→ **DATASET EXTRACT**:
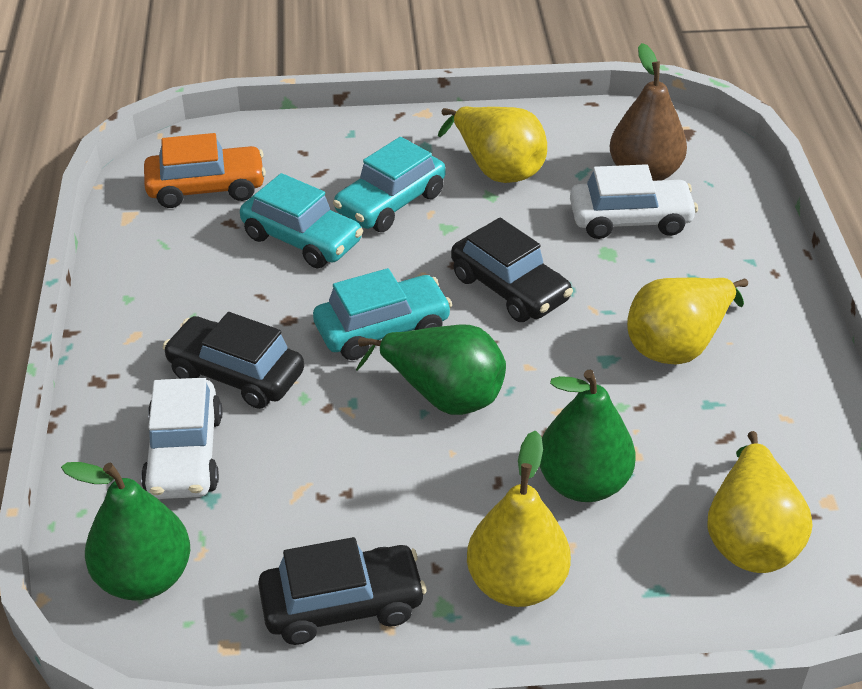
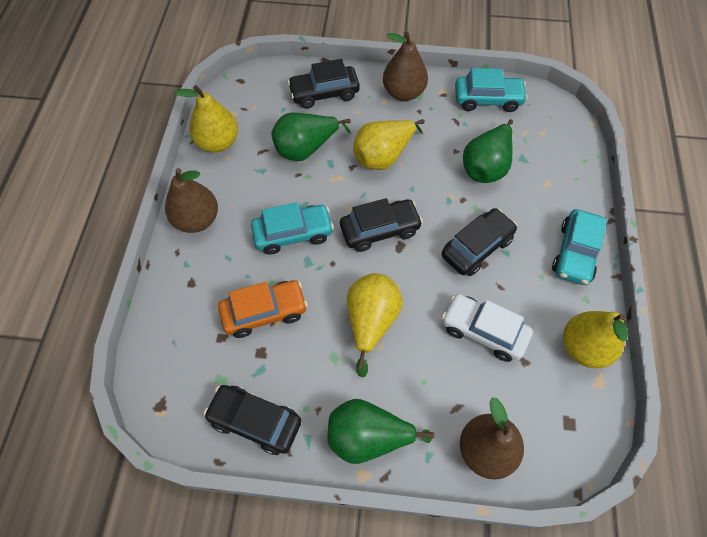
black car: 3 -> 4
brown pear: 1 -> 3
white car: 2 -> 1

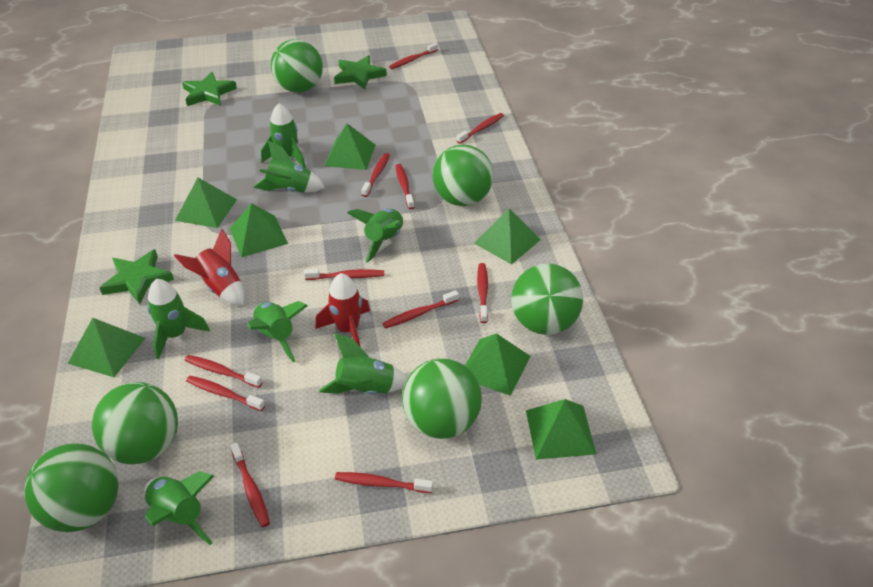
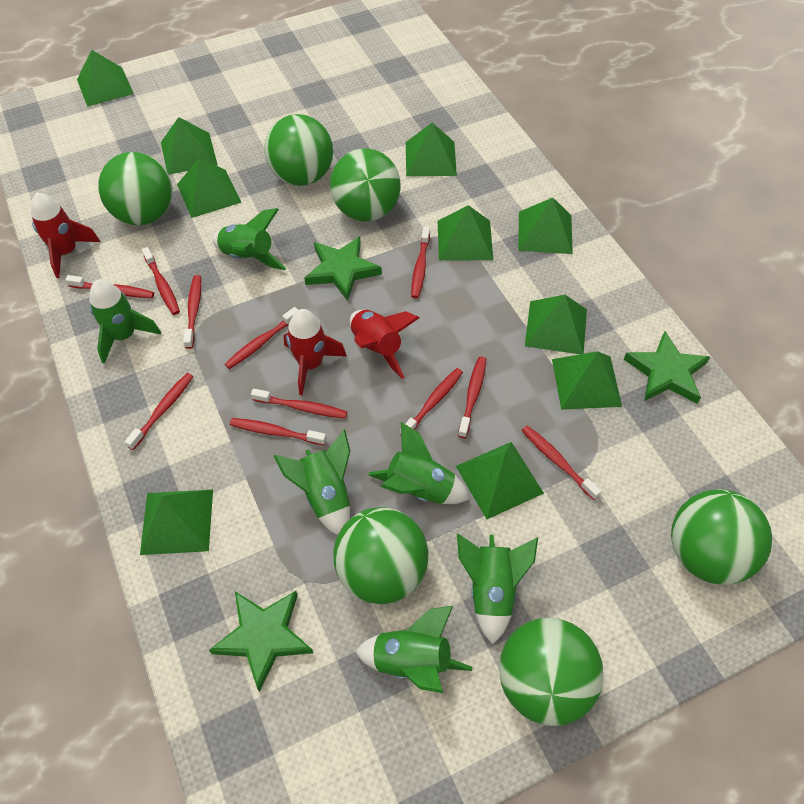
green pyramid: 7 -> 10
green rocket: 7 -> 6
red rocket: 2 -> 3

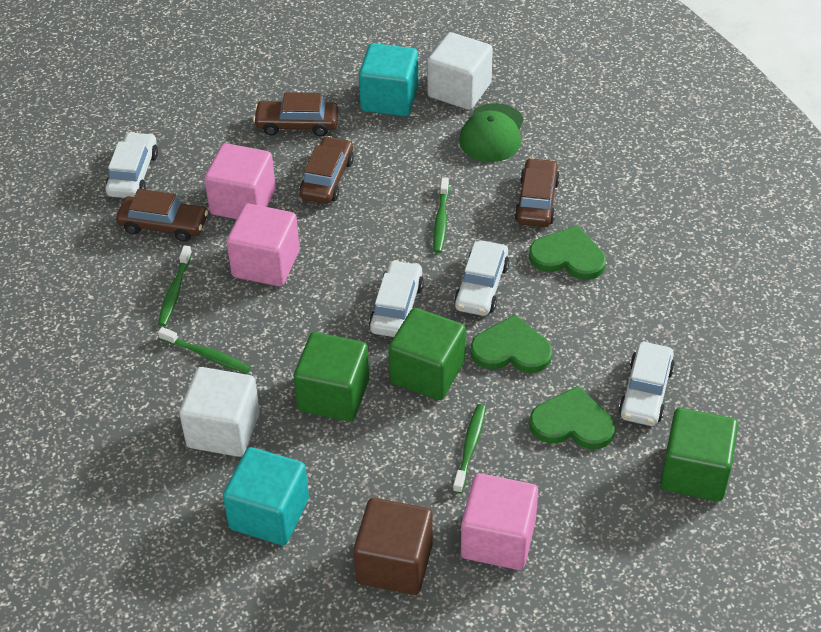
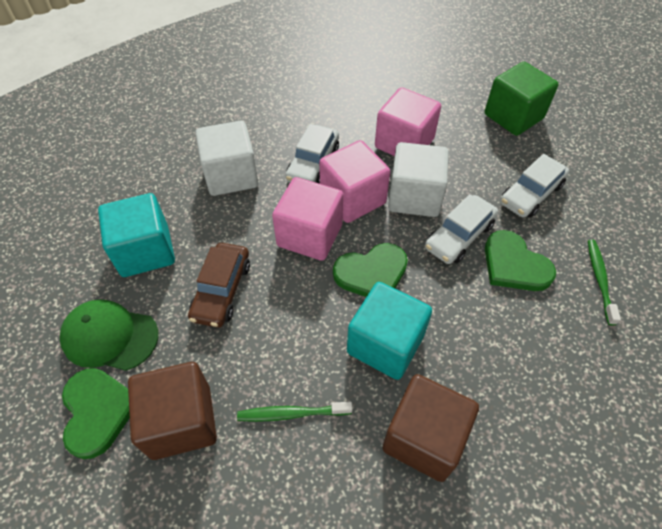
brown car: 4 -> 1
brown cube: 1 -> 2
green cube: 3 -> 1
green toothbrush: 4 -> 2
white car: 4 -> 3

→ **WHAT TO PRODUCE**: The data must come back word for word, with every picture removed.

→ **SOLUTION FOR THIS EXERCISE**:
black car: 3 -> 4
brown pear: 1 -> 3
white car: 2 -> 1

green pyramid: 7 -> 10
green rocket: 7 -> 6
red rocket: 2 -> 3

brown car: 4 -> 1
brown cube: 1 -> 2
green cube: 3 -> 1
green toothbrush: 4 -> 2
white car: 4 -> 3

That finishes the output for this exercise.